RECORDED INFORMATION: Begin

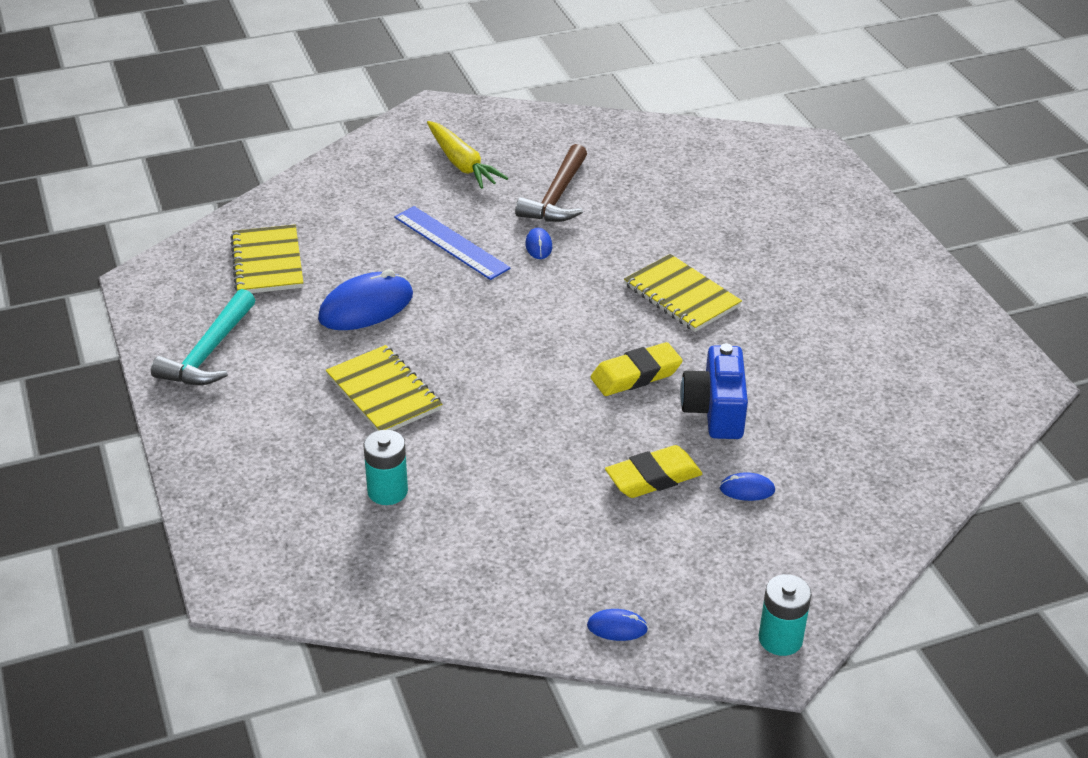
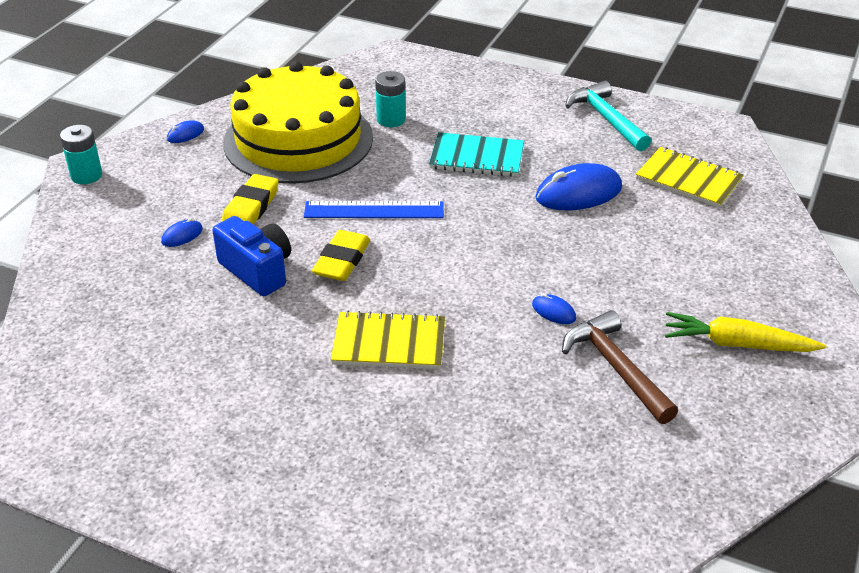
camera: 135 degrees right, 0 degrees up
(366, 307) = (578, 193): blue mouse -> blue mouse turned 60 degrees clockwise
(383, 393) = (477, 157): yellow notebook -> turquoise notebook
(451, 242) = (614, 270): blue ruler -> blue ruler (374, 210)
(510, 531) = (298, 140): none -> yellow cake

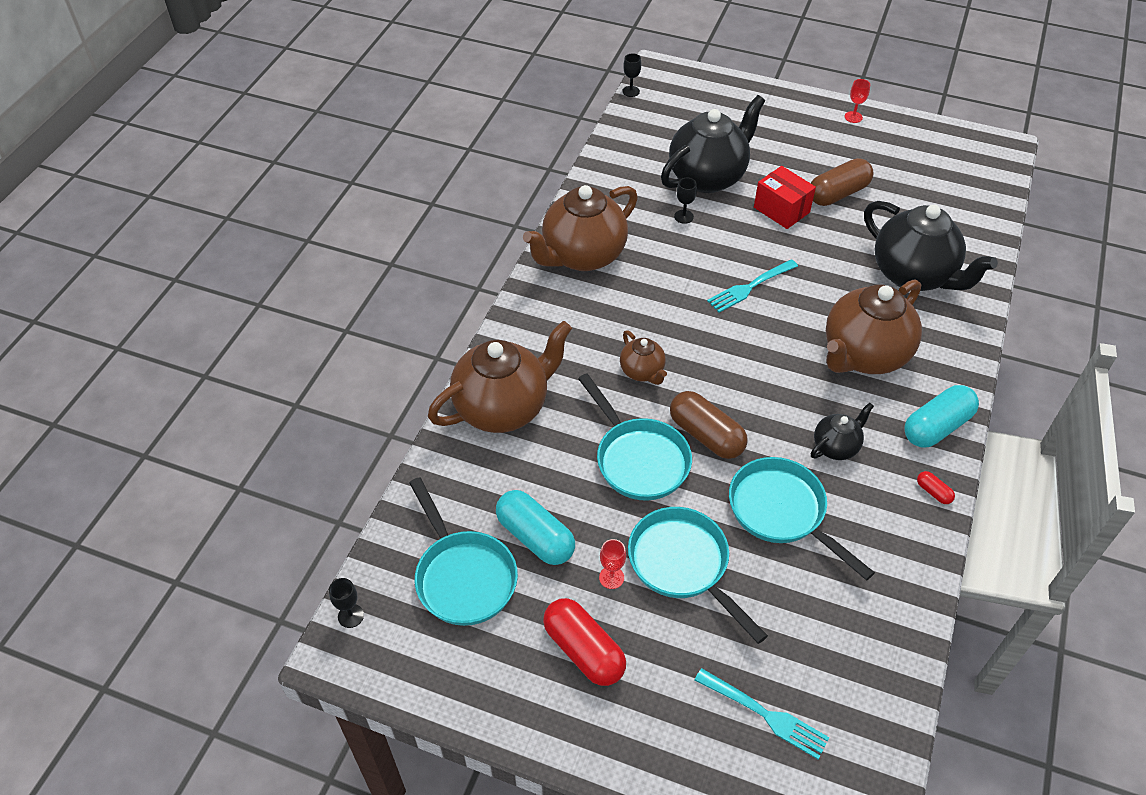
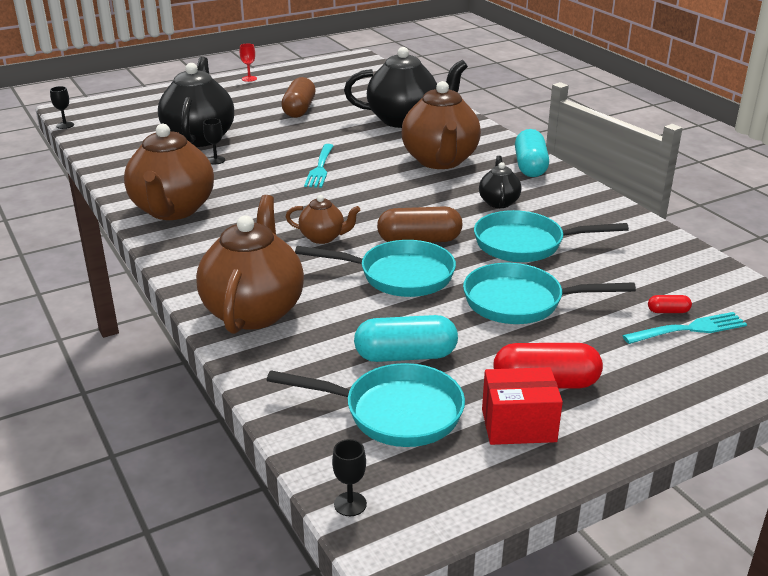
camera: 50 degrees left, 20 degrees down
(611, 577) = (492, 338): red goblet -> none
(781, 210) = (277, 130): red box -> red box (518, 425)
(933, 492) = (578, 190): red capsule -> red capsule (668, 311)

RECORDED INFORMATION: End

--- WORK INSTRUCTIONS ---
Excluding the pictures, write out exactly the lines from the line that contains "(366, 307) = (578, 193): blue" through the end of the records.

--- RESPONSE TO THE EXERCISE ---
(366, 307) = (578, 193): blue mouse -> blue mouse turned 60 degrees clockwise
(383, 393) = (477, 157): yellow notebook -> turquoise notebook
(451, 242) = (614, 270): blue ruler -> blue ruler (374, 210)
(510, 531) = (298, 140): none -> yellow cake

camera: 50 degrees left, 20 degrees down
(611, 577) = (492, 338): red goblet -> none
(781, 210) = (277, 130): red box -> red box (518, 425)
(933, 492) = (578, 190): red capsule -> red capsule (668, 311)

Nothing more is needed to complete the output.